WHAT TO PRODUCE
Retype everything from the line containing "You are a gardener" down to the line containing "The bare wood bush at center requires", both of those lines included.

PROVIDED DATA
· · · · · · ·

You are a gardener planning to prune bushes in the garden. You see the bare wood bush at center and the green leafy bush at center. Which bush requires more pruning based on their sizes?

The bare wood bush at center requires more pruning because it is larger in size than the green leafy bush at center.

· · · · · · ·

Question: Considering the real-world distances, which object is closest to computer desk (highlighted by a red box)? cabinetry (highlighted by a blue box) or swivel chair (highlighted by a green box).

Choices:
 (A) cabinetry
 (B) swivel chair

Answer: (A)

· · · · · · ·

PROBLEM SOLUTION
You are a gardener planning to prune bushes in the garden. You see the bare wood bush at center and the green leafy bush at center. Which bush requires more pruning based on their sizes?

The bare wood bush at center requires more pruning because it is larger in size than the green leafy bush at center.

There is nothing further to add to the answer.